= Information =
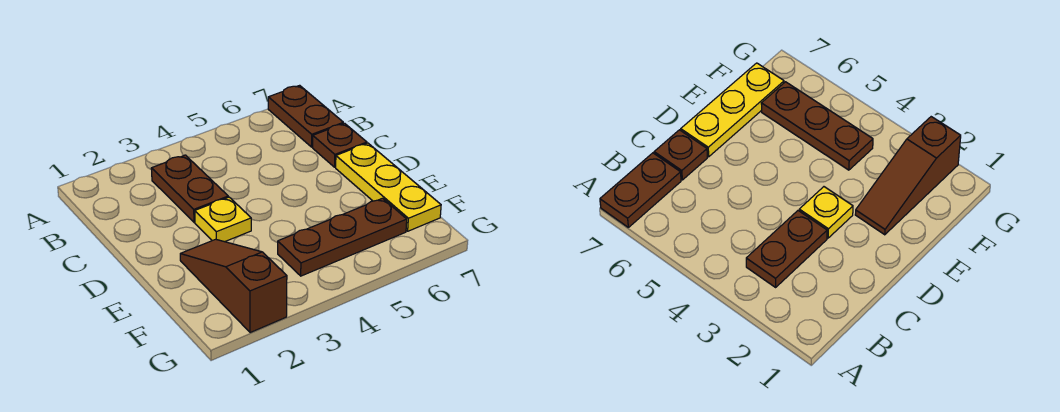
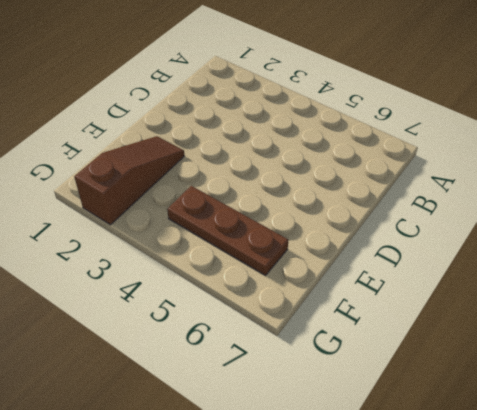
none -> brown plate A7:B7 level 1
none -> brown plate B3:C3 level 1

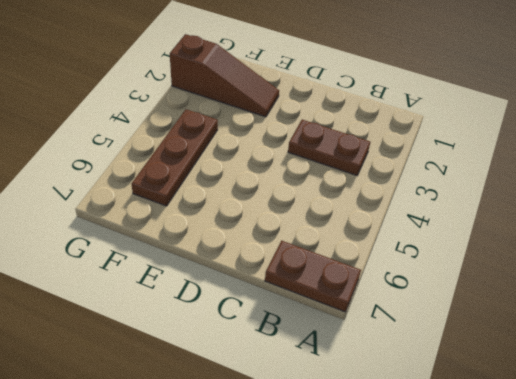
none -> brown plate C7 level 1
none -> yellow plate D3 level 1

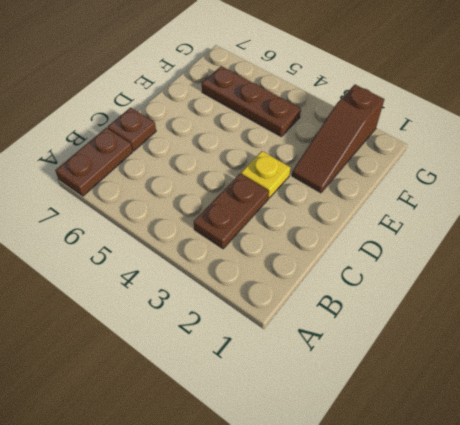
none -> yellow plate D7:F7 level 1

= What you need to do =
Apart from the pictures, all of the data should be repeated exactly.

= Response box =
none -> brown plate A7:B7 level 1
none -> brown plate B3:C3 level 1

none -> brown plate C7 level 1
none -> yellow plate D3 level 1

none -> yellow plate D7:F7 level 1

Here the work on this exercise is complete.